Before-and-after scene images:
━━━━━━━━━━━━━━━━
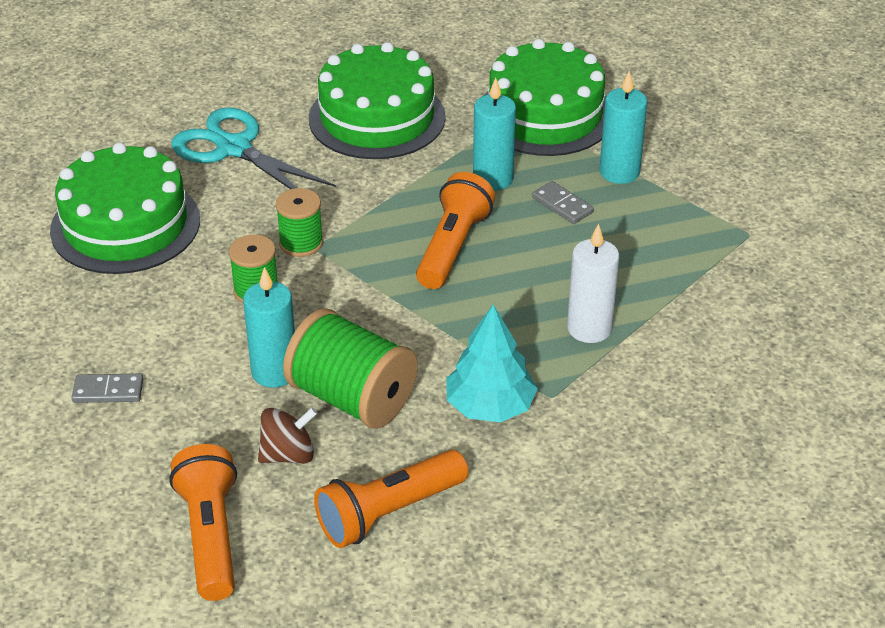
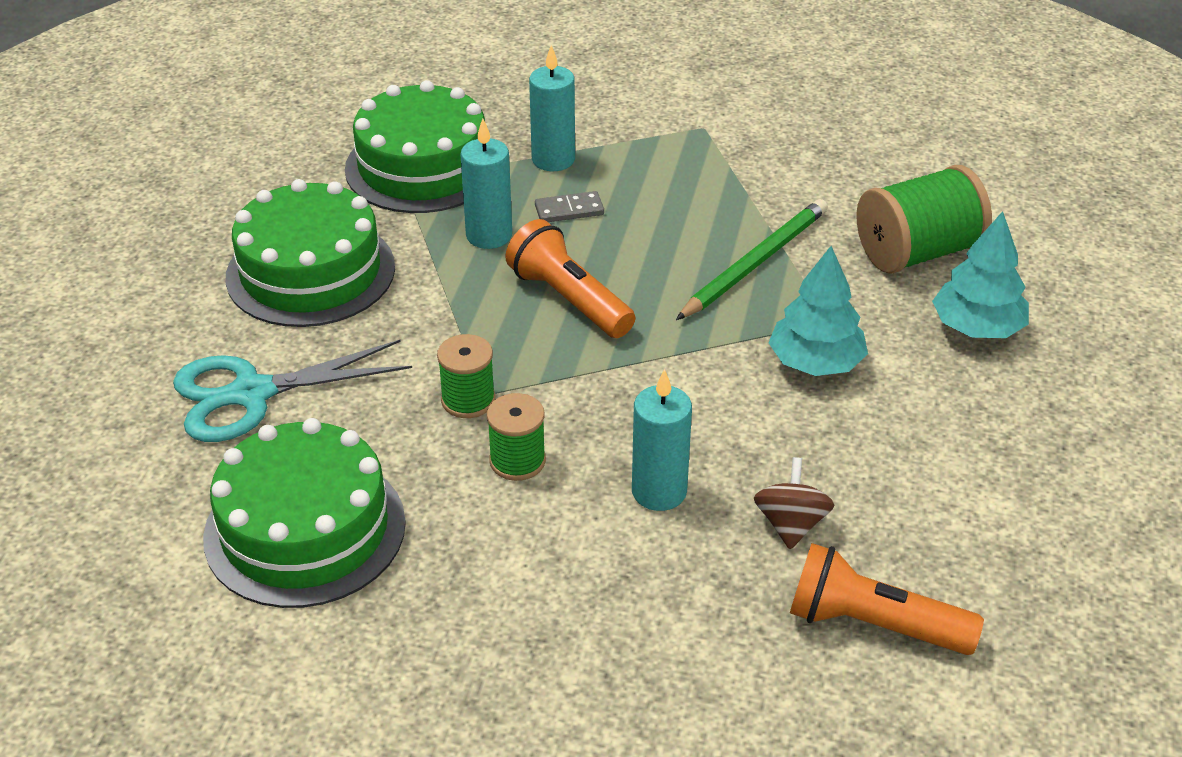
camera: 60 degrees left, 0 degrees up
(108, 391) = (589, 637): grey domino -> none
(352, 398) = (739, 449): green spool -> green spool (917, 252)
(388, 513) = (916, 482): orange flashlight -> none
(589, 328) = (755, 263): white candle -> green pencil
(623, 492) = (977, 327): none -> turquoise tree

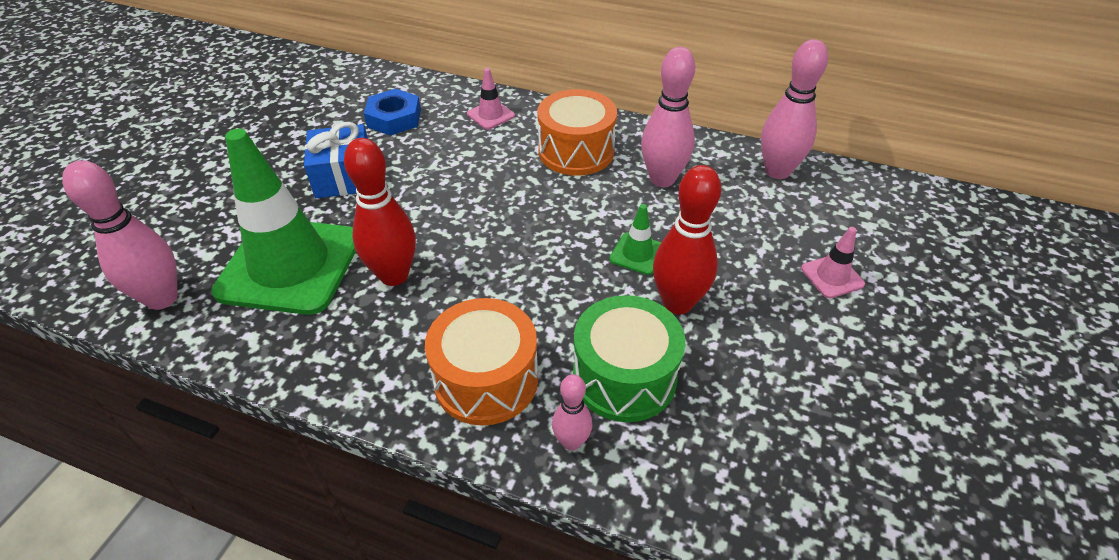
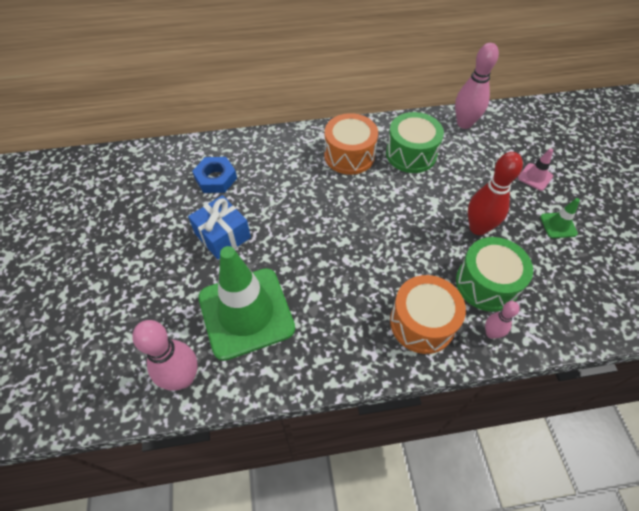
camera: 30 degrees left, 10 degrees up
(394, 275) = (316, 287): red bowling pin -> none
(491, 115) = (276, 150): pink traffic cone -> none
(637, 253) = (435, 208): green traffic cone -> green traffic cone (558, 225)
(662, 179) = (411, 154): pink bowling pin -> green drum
━━━━━━━━━━━━━━━━
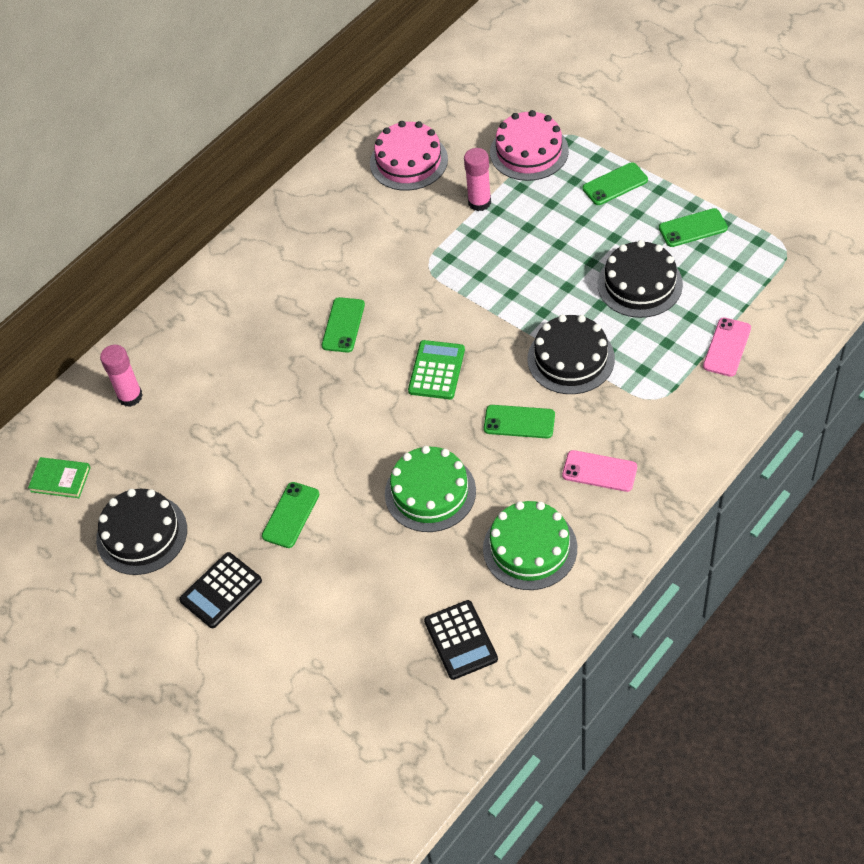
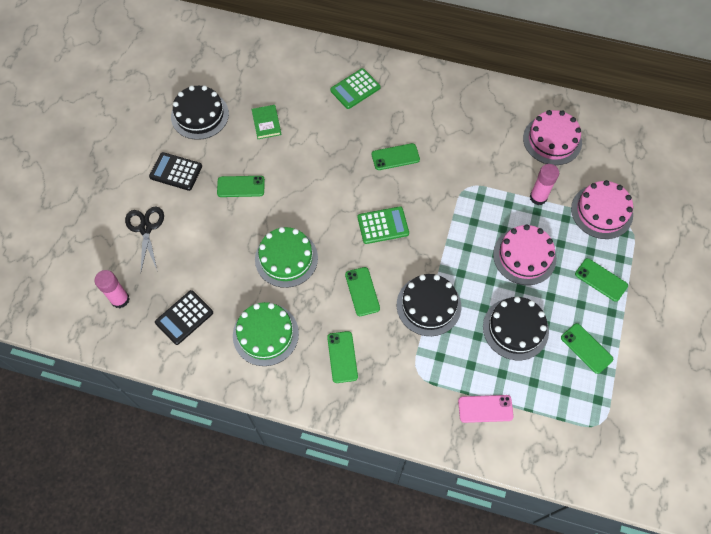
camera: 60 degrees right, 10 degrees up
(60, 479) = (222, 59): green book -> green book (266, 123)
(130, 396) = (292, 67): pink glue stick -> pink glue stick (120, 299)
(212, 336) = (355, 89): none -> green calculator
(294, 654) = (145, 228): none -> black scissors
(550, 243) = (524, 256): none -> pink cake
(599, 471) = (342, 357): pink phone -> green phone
━━━━━━━━━━━━━━━━
Required action: I'd like the lines above from the one with "(130, 396) = (292, 67): pink" up to and including the one with "(599, 471) = (342, 357): pink" copied exactly, with no other lines.

Result of the task:
(130, 396) = (292, 67): pink glue stick -> pink glue stick (120, 299)
(212, 336) = (355, 89): none -> green calculator
(294, 654) = (145, 228): none -> black scissors
(550, 243) = (524, 256): none -> pink cake
(599, 471) = (342, 357): pink phone -> green phone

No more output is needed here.